__Activity__: Transcribe exactly, and without pictures, only the lines from the one bearing "yellow hexagon: (63, 236) -> (41, 156), moved" through the final line of the data below.

__Material to process__:
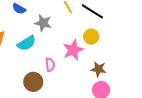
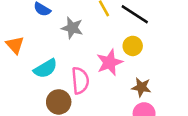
cyan semicircle: (26, 43) -> (45, 69), moved
pink semicircle: (50, 65) -> (80, 81), size x1.5

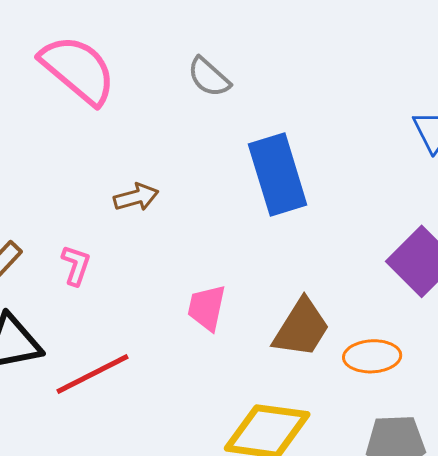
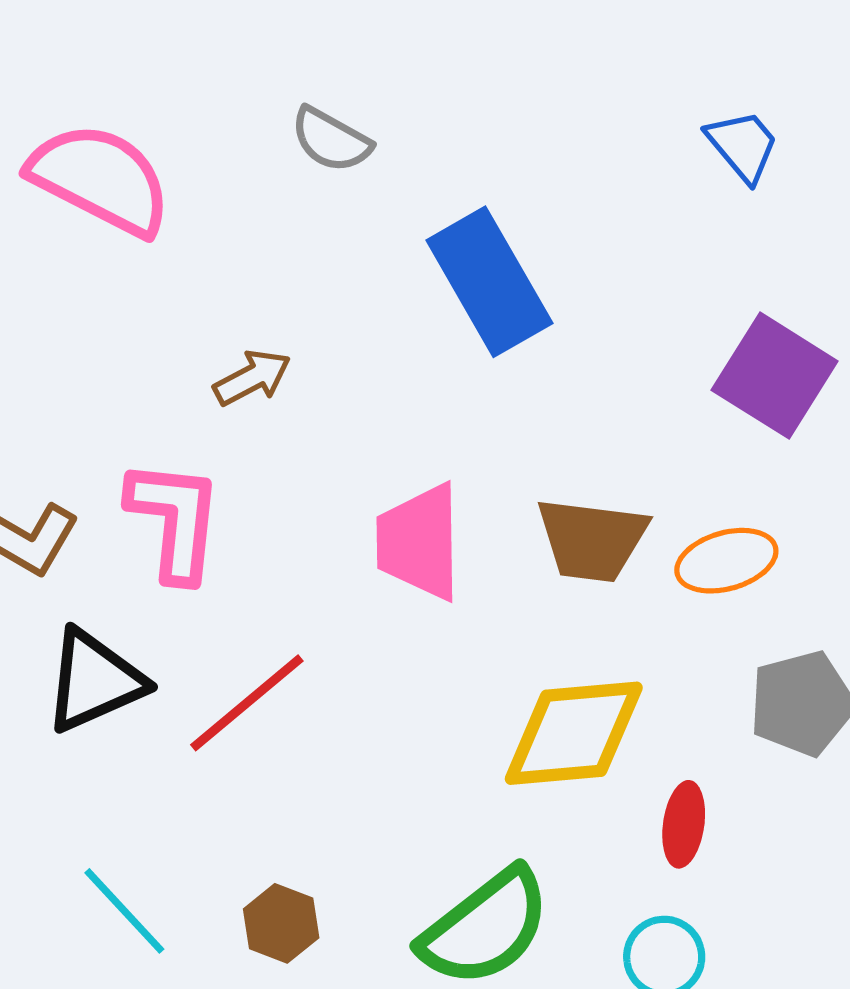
pink L-shape: (76, 265) -> (175, 520), size x1.8
pink trapezoid: (207, 308) -> (419, 542), size x1.4
brown trapezoid: (301, 328) -> (592, 540), turned 78

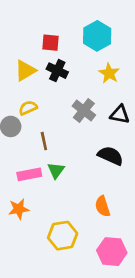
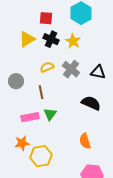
yellow star: (109, 73) -> (73, 41), moved
yellow semicircle: (28, 108) -> (47, 67), moved
yellow hexagon: (63, 236) -> (41, 156), moved

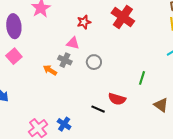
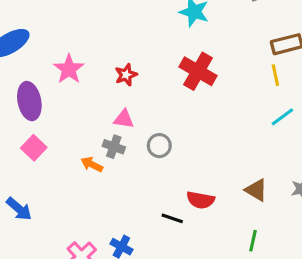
red star: (84, 22) -> (126, 75), moved
green line: (142, 78) -> (253, 241), moved
brown triangle: (161, 105) -> (256, 190), moved

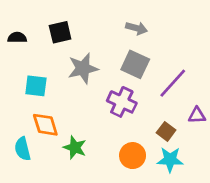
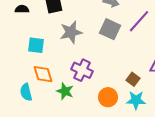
purple line: (173, 83) -> (139, 21), moved
purple cross: (122, 102) -> (82, 70), moved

__Solved exercise__:
yellow hexagon: (63, 236) -> (41, 156), moved

red star: (84, 22) -> (126, 75), moved
green line: (142, 78) -> (253, 241), moved
brown triangle: (161, 105) -> (256, 190), moved

purple line: (173, 83) -> (139, 21), moved
purple cross: (122, 102) -> (82, 70), moved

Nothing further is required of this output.